▸ Available data:
--*--
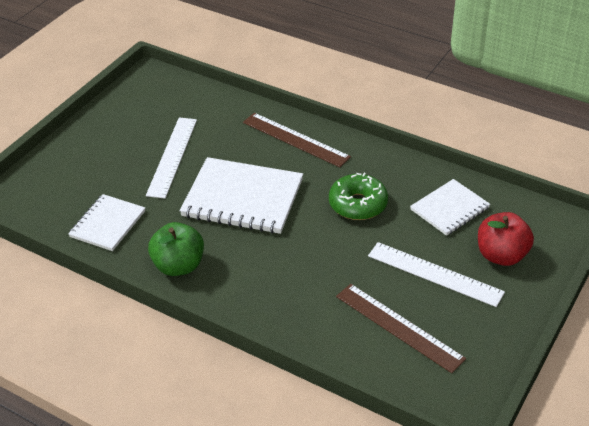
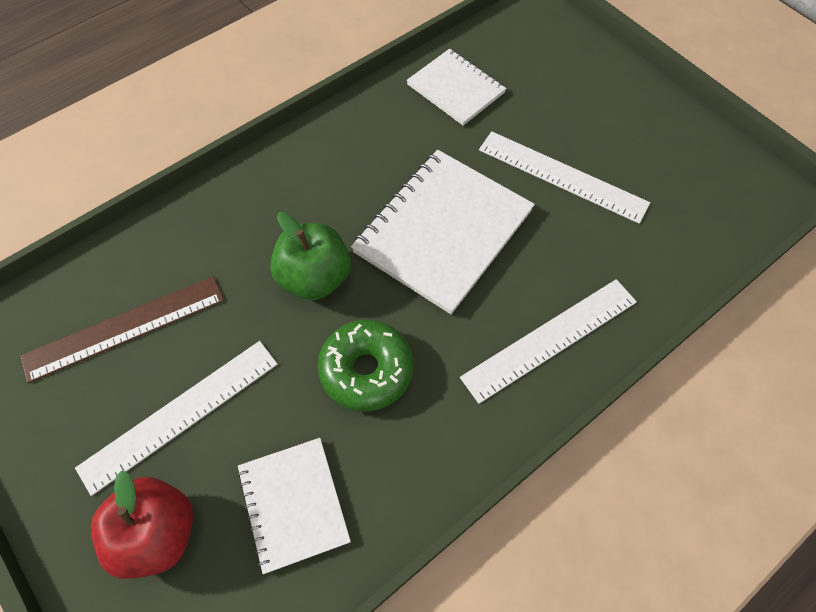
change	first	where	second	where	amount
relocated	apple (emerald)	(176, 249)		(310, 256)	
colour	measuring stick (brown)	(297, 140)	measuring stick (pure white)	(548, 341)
--*--
▸ Aim of the exercise:
Please return the full listing word for word, but without any pictures.

▸ Your solution:
change	first	where	second	where	amount
relocated	apple (emerald)	(176, 249)		(310, 256)	
colour	measuring stick (brown)	(297, 140)	measuring stick (pure white)	(548, 341)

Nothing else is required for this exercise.